**REQUIRED WORK**
Nothing but the records, repeated word for word and free of pictures, belongs in the answer.
═════ MATERIALS PROVIDED ═════
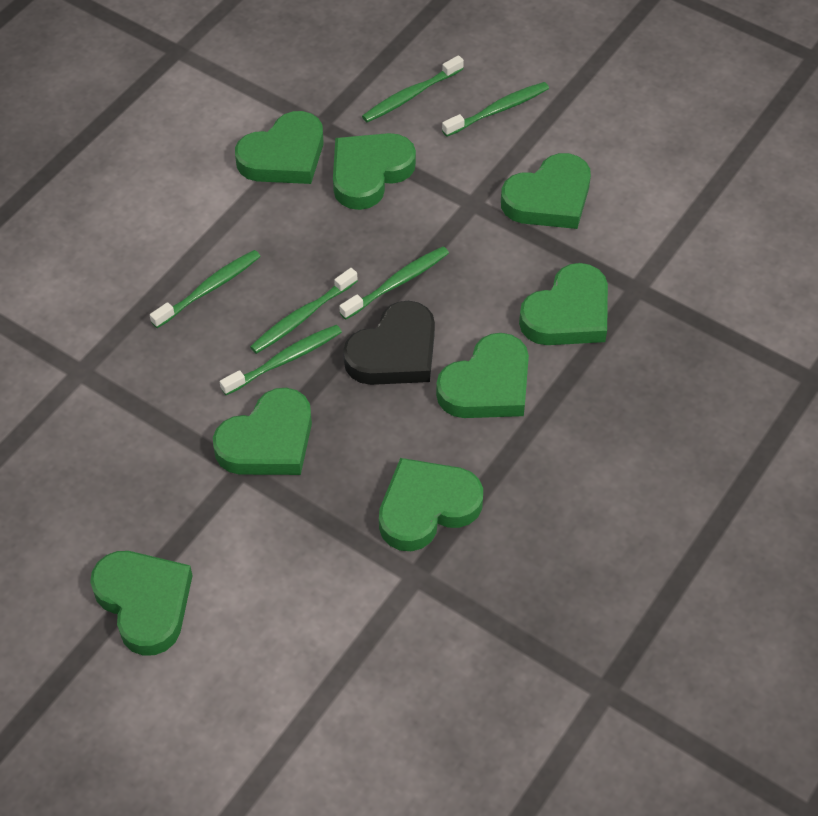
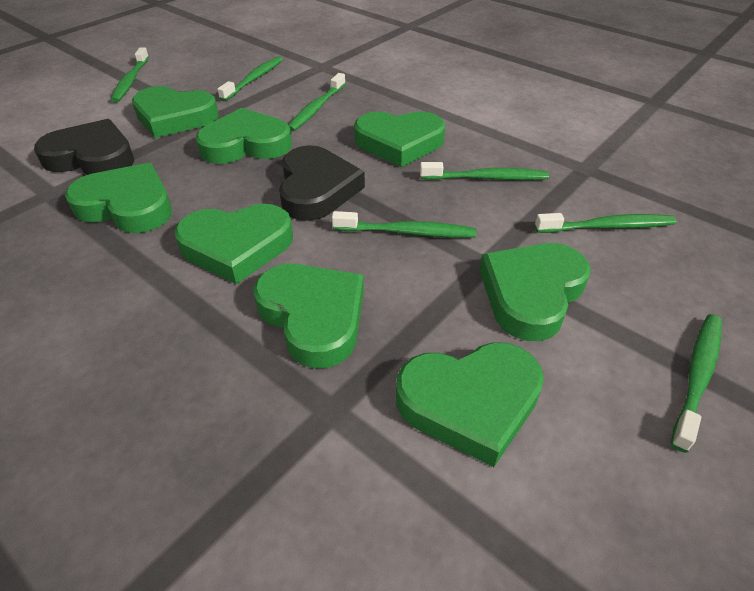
black heart: 1 -> 2
green toothbrush: 6 -> 7

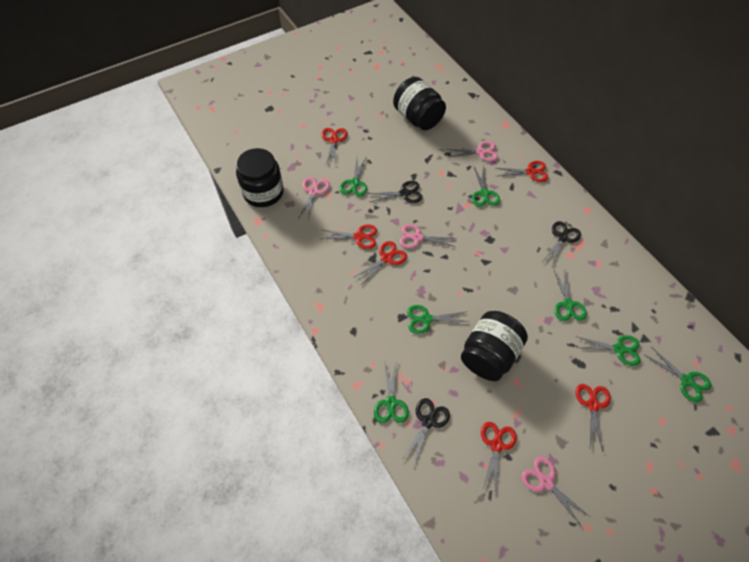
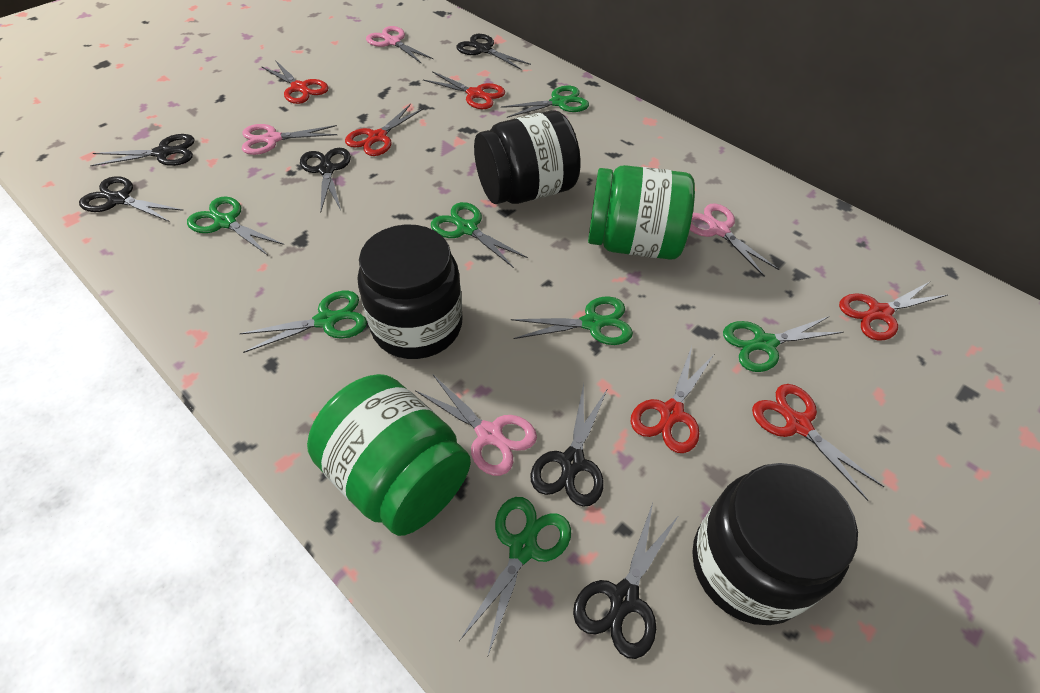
black scissors: 3 -> 6
green jar: 0 -> 2

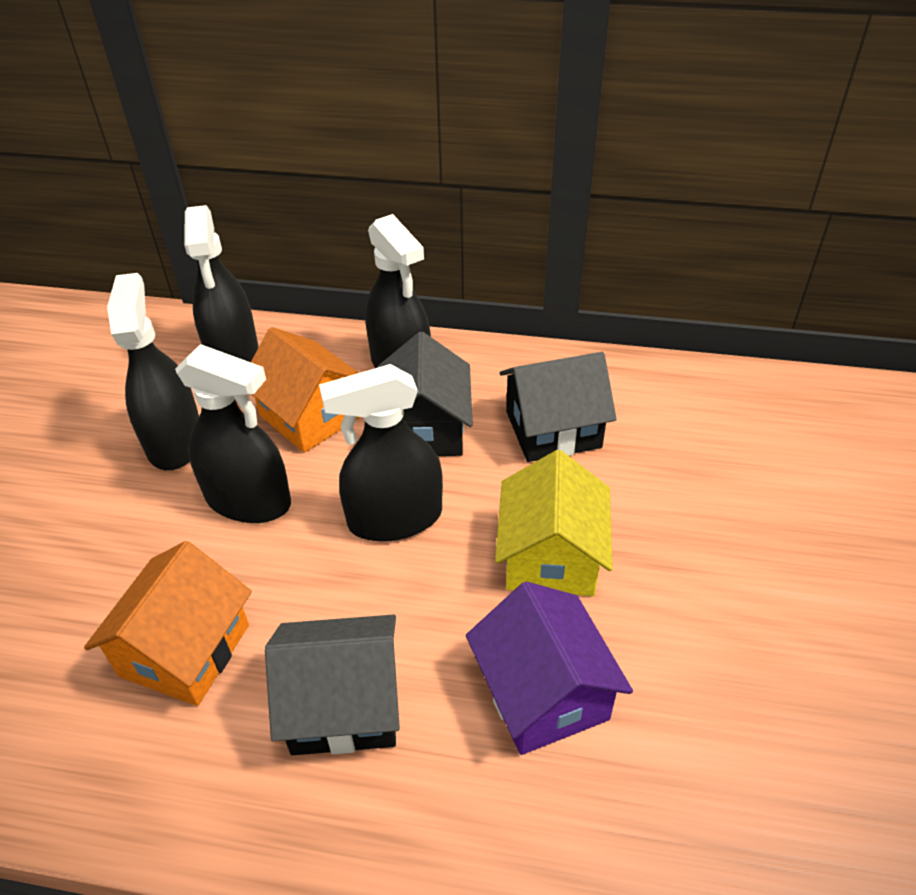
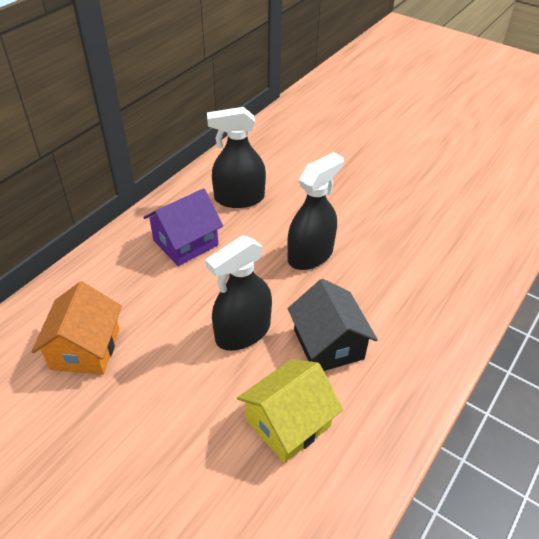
black house: 3 -> 1
black spray bottle: 5 -> 3
orange house: 2 -> 1

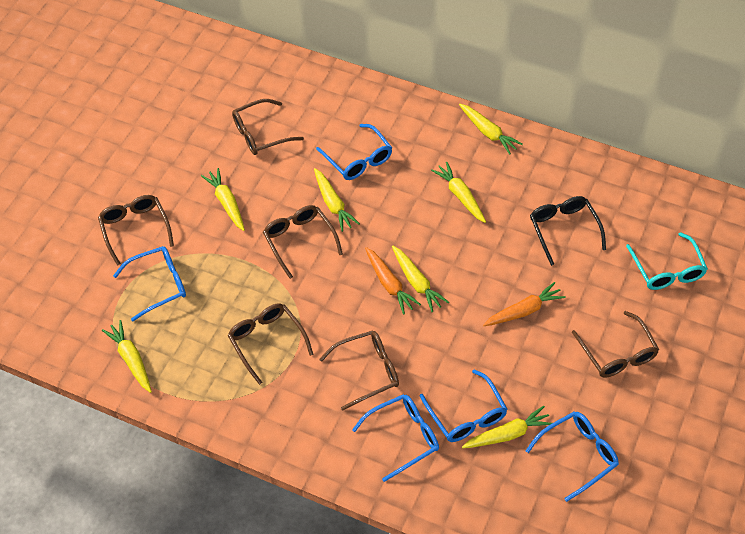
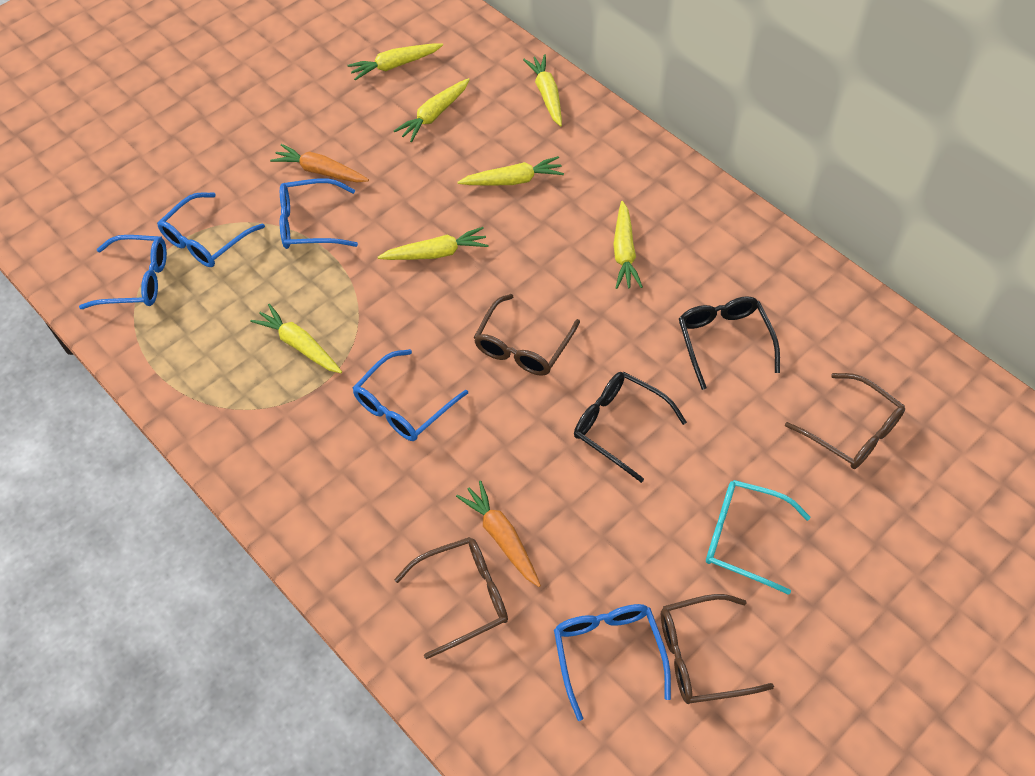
black glasses: 1 -> 2
brown glasses: 6 -> 4

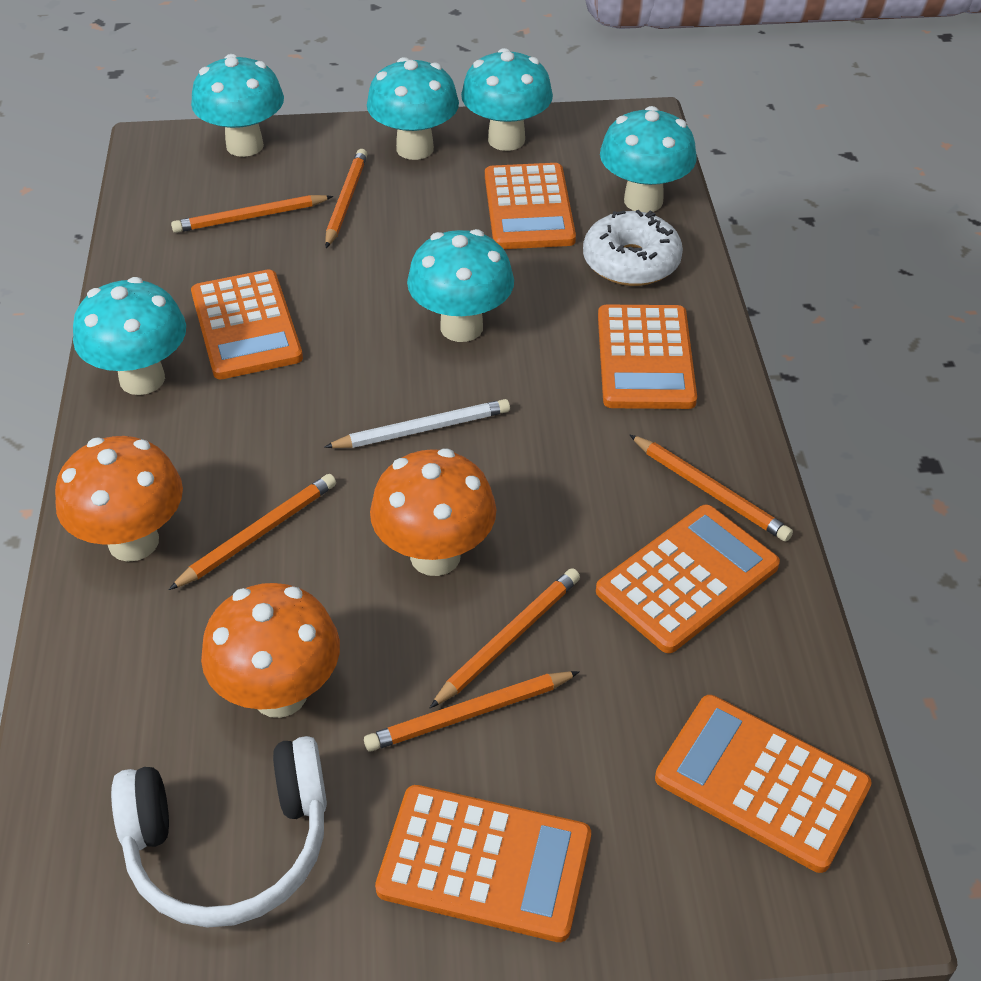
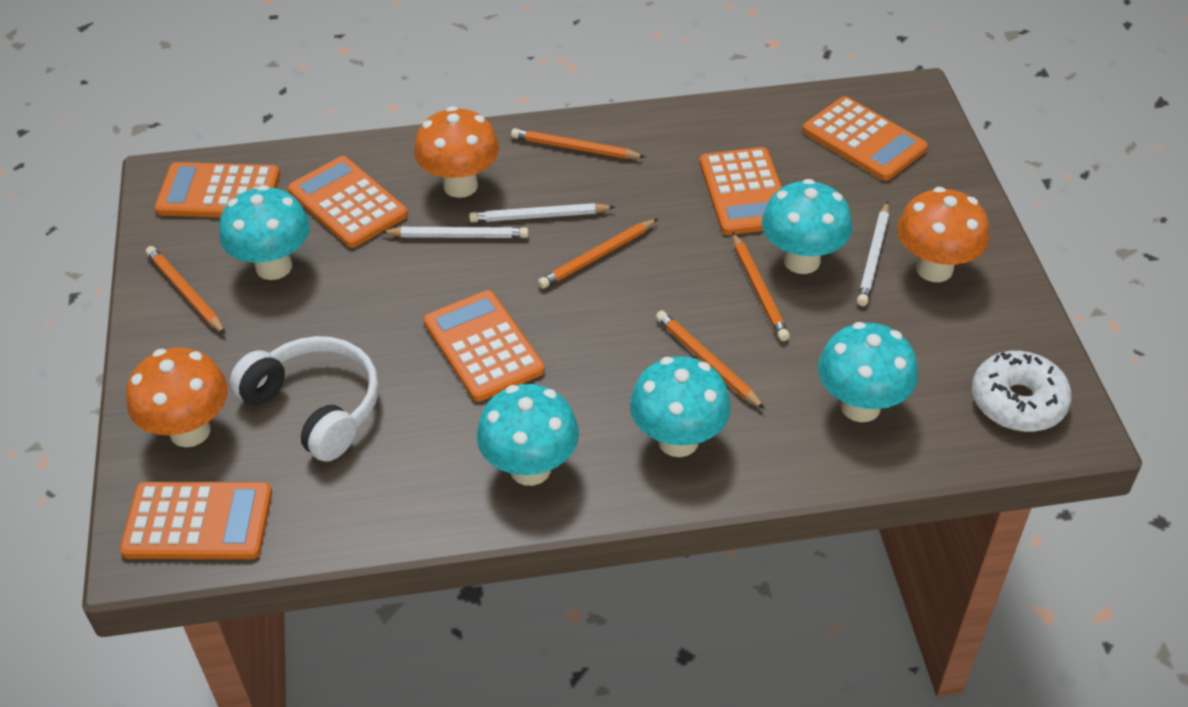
orange pencil: 6 -> 5
turquoise mushroom: 6 -> 5
white pencil: 1 -> 3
═════
**TASK RESULT**
black heart: 1 -> 2
green toothbrush: 6 -> 7

black scissors: 3 -> 6
green jar: 0 -> 2

black house: 3 -> 1
black spray bottle: 5 -> 3
orange house: 2 -> 1

black glasses: 1 -> 2
brown glasses: 6 -> 4

orange pencil: 6 -> 5
turquoise mushroom: 6 -> 5
white pencil: 1 -> 3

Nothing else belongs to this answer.